▸ What is expected: Pick the lines holding the string "none" out of the records and copy them.

▸ Data to use:
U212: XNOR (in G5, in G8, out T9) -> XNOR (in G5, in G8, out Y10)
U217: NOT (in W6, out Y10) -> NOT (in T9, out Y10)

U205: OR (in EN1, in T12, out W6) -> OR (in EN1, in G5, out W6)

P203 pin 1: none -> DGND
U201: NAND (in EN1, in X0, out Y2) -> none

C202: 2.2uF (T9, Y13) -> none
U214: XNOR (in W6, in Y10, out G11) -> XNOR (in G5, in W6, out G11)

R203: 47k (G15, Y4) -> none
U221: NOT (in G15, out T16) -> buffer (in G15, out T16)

...

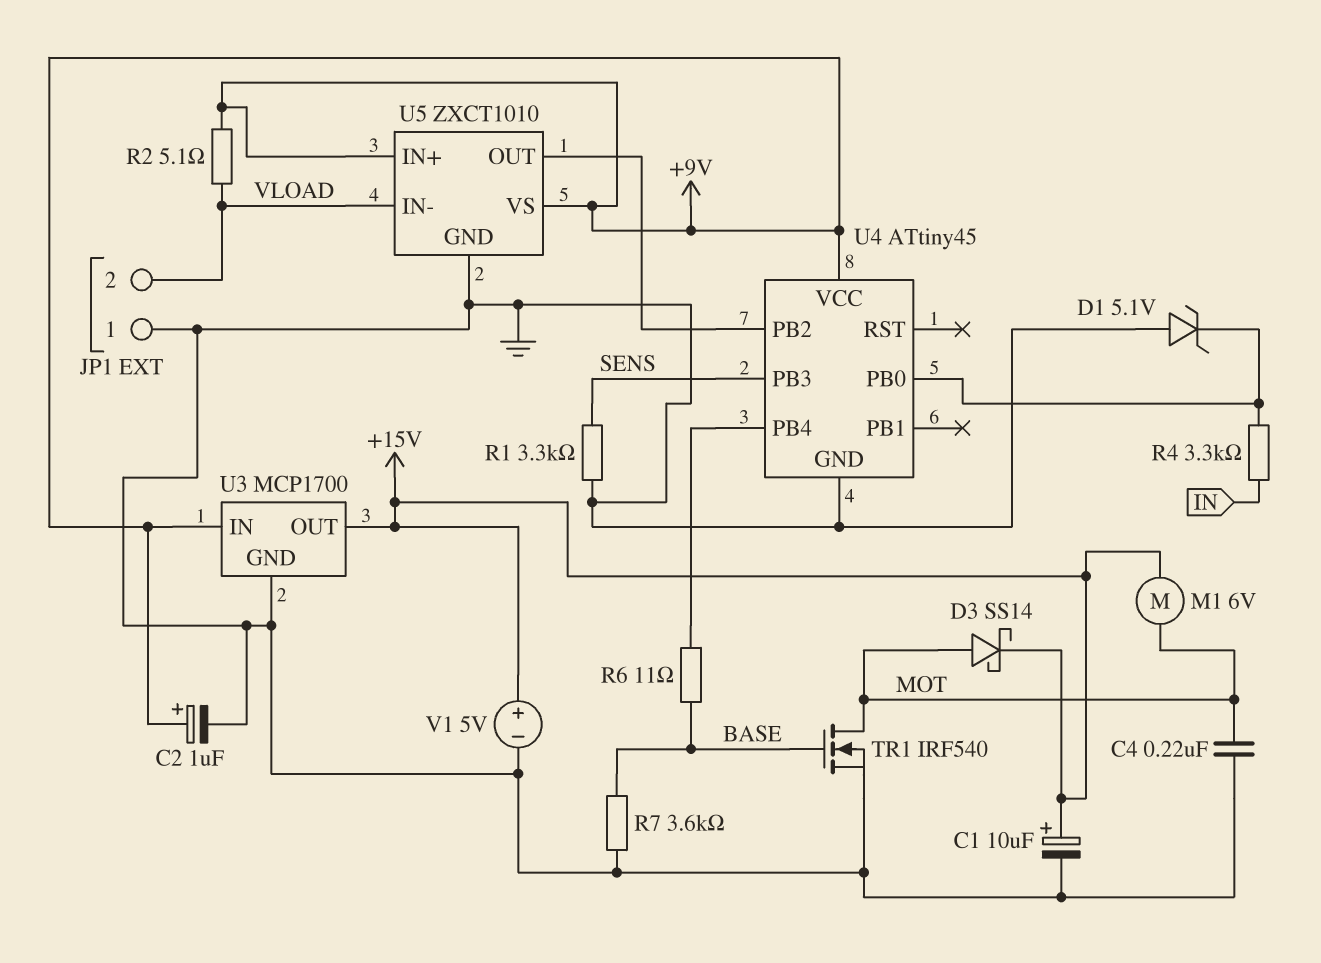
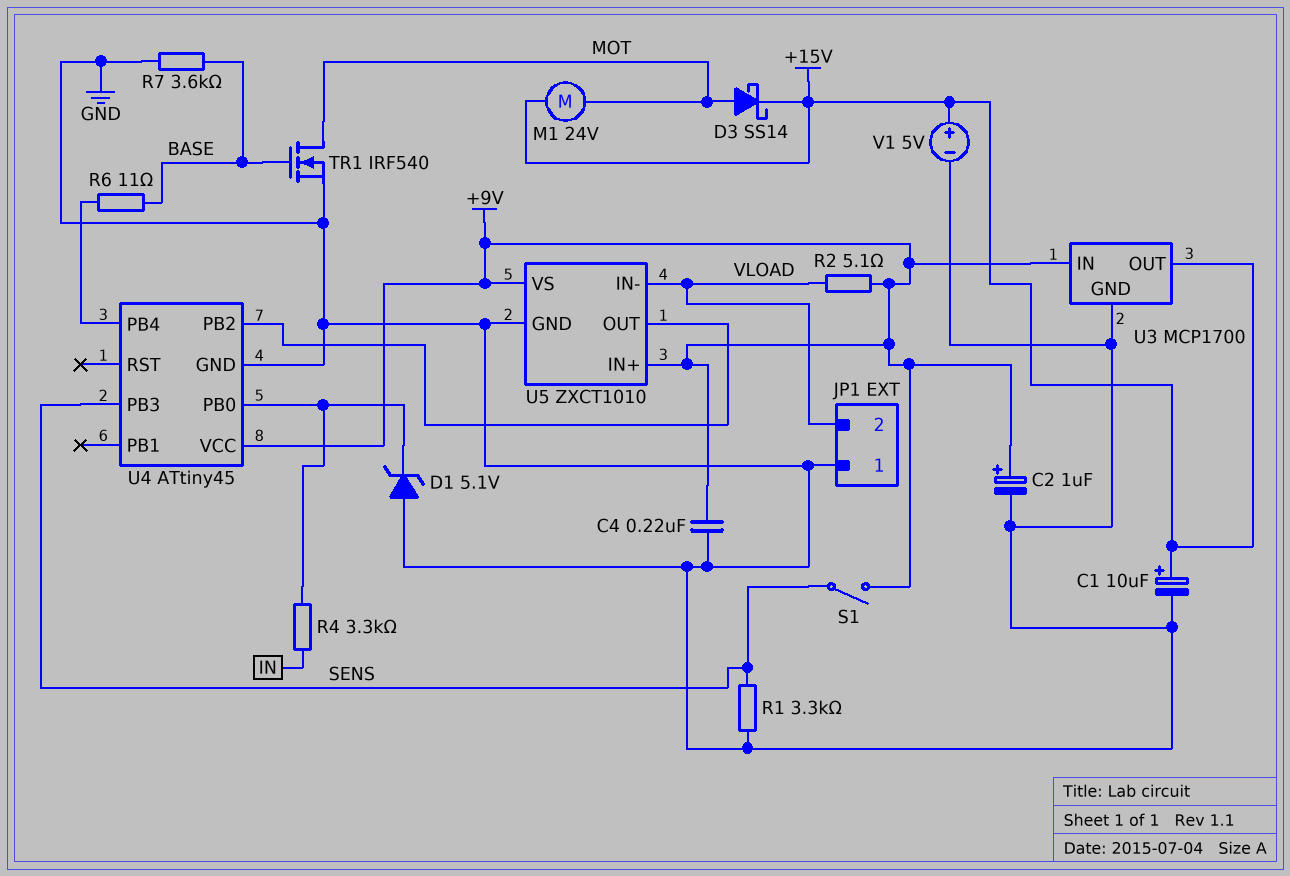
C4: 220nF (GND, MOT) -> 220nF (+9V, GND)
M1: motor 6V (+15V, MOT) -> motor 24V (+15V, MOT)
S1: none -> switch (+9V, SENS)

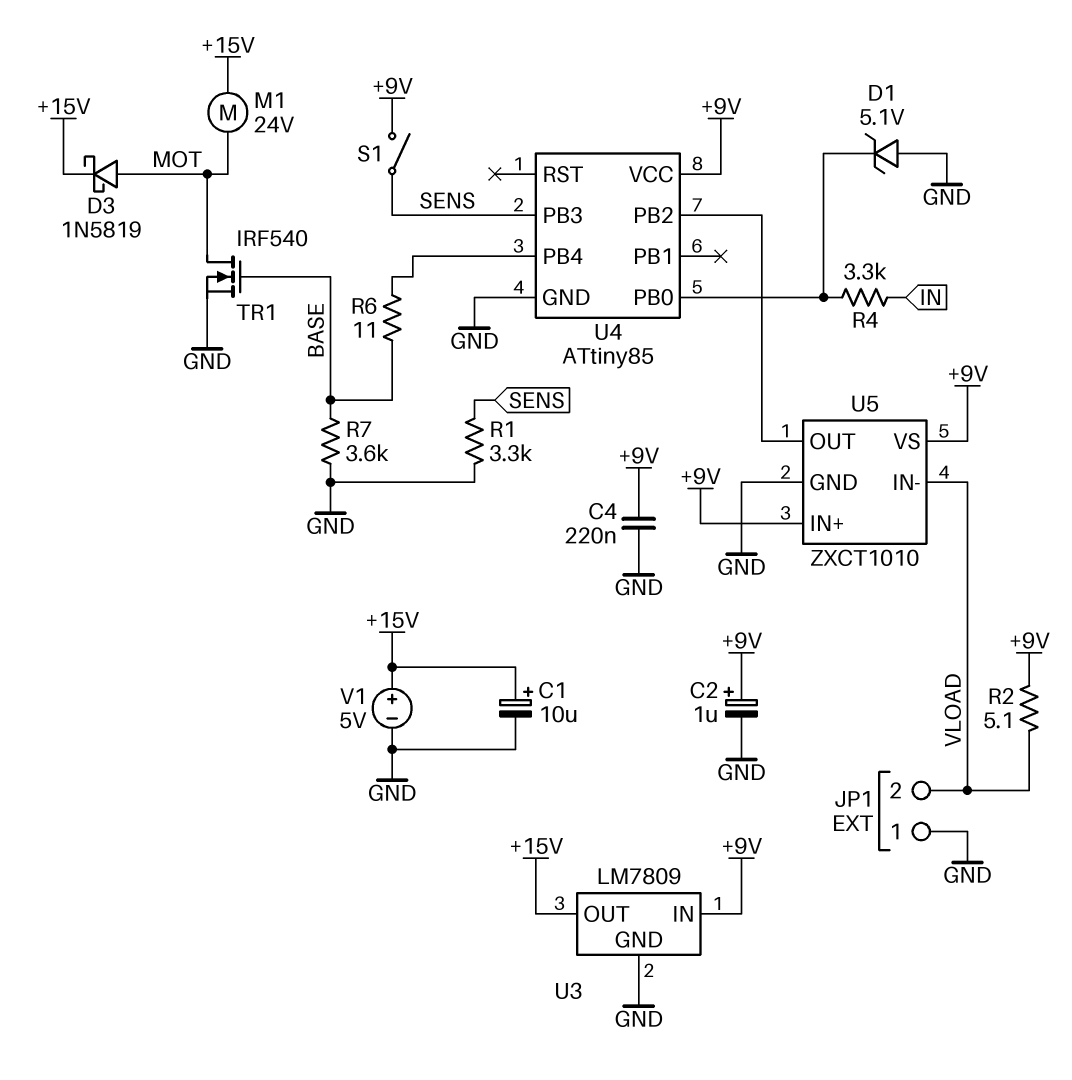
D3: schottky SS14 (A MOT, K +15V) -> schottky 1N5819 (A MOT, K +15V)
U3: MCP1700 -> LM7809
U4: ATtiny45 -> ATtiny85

▸ Completed task:
P203 pin 1: none -> DGND
U201: NAND (in EN1, in X0, out Y2) -> none
C202: 2.2uF (T9, Y13) -> none
R203: 47k (G15, Y4) -> none
S1: none -> switch (+9V, SENS)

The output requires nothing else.